WORK TASK:
Lines from the one containing "PIR pin OUT: D2 -> D4" through the last line of the material below: print these exactly, and only these.

SUPPLIED RECORDS:
·····
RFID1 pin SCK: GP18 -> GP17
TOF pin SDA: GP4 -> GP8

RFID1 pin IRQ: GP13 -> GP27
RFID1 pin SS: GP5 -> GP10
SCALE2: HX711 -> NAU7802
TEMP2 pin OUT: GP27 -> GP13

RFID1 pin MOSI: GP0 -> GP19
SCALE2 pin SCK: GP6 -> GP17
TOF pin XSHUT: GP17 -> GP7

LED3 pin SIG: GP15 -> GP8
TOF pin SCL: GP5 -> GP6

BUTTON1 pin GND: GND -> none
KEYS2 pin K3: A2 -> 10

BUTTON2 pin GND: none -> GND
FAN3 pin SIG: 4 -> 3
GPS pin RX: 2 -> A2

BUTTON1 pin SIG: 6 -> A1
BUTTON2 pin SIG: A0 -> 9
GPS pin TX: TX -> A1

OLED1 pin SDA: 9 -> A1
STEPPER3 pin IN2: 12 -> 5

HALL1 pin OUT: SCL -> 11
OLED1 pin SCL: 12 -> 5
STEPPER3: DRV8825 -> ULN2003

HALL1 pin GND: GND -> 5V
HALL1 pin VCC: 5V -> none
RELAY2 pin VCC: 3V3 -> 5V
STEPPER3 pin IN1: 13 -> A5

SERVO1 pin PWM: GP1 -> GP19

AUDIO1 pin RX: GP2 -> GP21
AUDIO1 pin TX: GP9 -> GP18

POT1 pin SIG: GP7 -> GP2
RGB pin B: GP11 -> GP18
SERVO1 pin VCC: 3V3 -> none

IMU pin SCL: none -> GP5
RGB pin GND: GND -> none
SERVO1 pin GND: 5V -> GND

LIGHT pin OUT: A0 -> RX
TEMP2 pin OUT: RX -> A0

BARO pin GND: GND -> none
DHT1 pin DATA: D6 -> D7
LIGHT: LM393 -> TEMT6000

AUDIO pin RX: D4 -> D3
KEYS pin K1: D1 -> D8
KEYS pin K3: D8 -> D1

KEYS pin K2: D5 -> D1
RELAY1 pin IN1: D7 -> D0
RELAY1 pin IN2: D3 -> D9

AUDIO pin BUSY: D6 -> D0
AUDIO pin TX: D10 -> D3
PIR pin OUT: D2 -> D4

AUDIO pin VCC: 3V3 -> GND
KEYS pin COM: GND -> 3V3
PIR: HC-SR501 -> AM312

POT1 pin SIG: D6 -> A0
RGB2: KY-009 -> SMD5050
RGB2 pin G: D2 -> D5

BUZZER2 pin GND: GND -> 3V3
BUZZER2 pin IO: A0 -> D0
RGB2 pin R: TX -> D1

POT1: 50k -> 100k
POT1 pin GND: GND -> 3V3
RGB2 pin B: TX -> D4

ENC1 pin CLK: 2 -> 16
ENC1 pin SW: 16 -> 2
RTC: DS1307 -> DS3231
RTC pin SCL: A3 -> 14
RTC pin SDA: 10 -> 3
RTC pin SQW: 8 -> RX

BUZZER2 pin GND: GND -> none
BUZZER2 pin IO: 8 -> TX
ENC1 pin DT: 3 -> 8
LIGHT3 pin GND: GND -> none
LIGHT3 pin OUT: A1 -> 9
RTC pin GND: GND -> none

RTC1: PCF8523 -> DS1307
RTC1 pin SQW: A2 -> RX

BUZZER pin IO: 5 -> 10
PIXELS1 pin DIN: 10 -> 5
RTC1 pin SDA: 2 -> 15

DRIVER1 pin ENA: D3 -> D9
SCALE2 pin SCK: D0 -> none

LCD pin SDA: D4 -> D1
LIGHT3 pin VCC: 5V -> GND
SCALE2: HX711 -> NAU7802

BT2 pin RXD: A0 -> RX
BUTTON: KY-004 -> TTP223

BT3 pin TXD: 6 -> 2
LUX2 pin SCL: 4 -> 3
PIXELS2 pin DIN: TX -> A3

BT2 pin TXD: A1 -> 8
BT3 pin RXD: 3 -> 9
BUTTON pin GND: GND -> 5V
·····
RESPONSE:
PIR pin OUT: D2 -> D4

AUDIO pin VCC: 3V3 -> GND
KEYS pin COM: GND -> 3V3
PIR: HC-SR501 -> AM312

POT1 pin SIG: D6 -> A0
RGB2: KY-009 -> SMD5050
RGB2 pin G: D2 -> D5

BUZZER2 pin GND: GND -> 3V3
BUZZER2 pin IO: A0 -> D0
RGB2 pin R: TX -> D1

POT1: 50k -> 100k
POT1 pin GND: GND -> 3V3
RGB2 pin B: TX -> D4

ENC1 pin CLK: 2 -> 16
ENC1 pin SW: 16 -> 2
RTC: DS1307 -> DS3231
RTC pin SCL: A3 -> 14
RTC pin SDA: 10 -> 3
RTC pin SQW: 8 -> RX

BUZZER2 pin GND: GND -> none
BUZZER2 pin IO: 8 -> TX
ENC1 pin DT: 3 -> 8
LIGHT3 pin GND: GND -> none
LIGHT3 pin OUT: A1 -> 9
RTC pin GND: GND -> none

RTC1: PCF8523 -> DS1307
RTC1 pin SQW: A2 -> RX

BUZZER pin IO: 5 -> 10
PIXELS1 pin DIN: 10 -> 5
RTC1 pin SDA: 2 -> 15

DRIVER1 pin ENA: D3 -> D9
SCALE2 pin SCK: D0 -> none

LCD pin SDA: D4 -> D1
LIGHT3 pin VCC: 5V -> GND
SCALE2: HX711 -> NAU7802

BT2 pin RXD: A0 -> RX
BUTTON: KY-004 -> TTP223

BT3 pin TXD: 6 -> 2
LUX2 pin SCL: 4 -> 3
PIXELS2 pin DIN: TX -> A3

BT2 pin TXD: A1 -> 8
BT3 pin RXD: 3 -> 9
BUTTON pin GND: GND -> 5V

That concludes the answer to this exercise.